- Task item
Where a line in the data below includes the word "none", count it. State the total and nothing more.
[Opening Dataset content section]
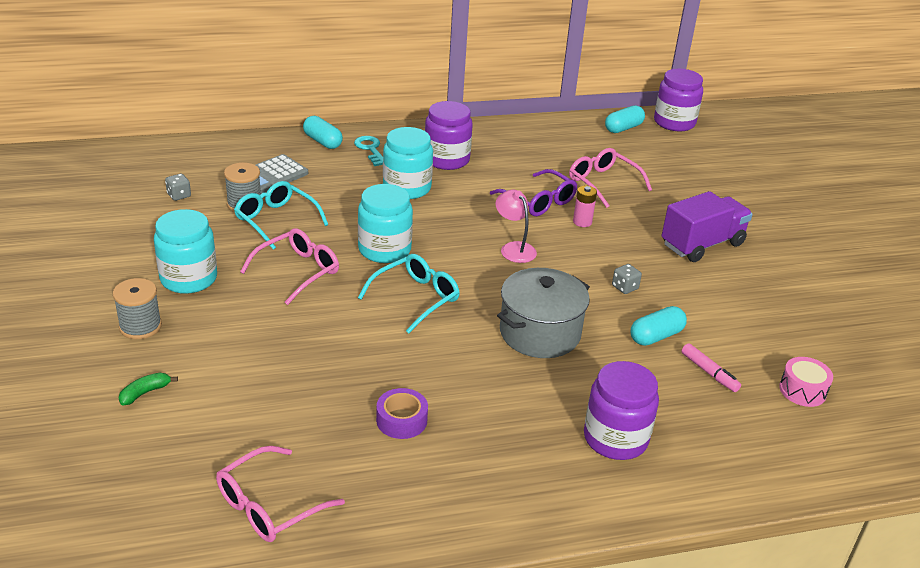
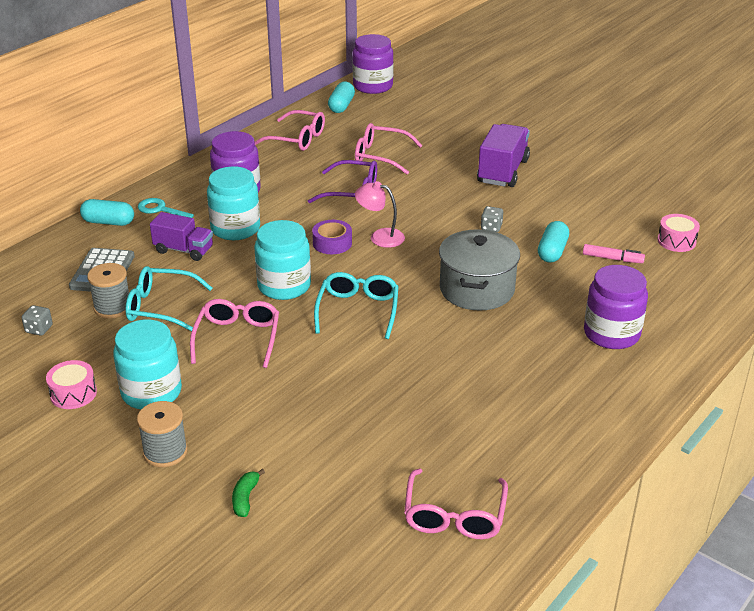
camera: 35 degrees left, 0 degrees up
(140, 252) = (73, 393): none -> pink drum
(347, 186) = (184, 250): none -> purple truck
(401, 420) = (464, 402): purple tape -> purple tape (332, 243)
(549, 139) = (297, 139): none -> pink glasses
(582, 222) = (403, 193): pink battery -> none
[Closing Dataset content section]
- Solved problem
4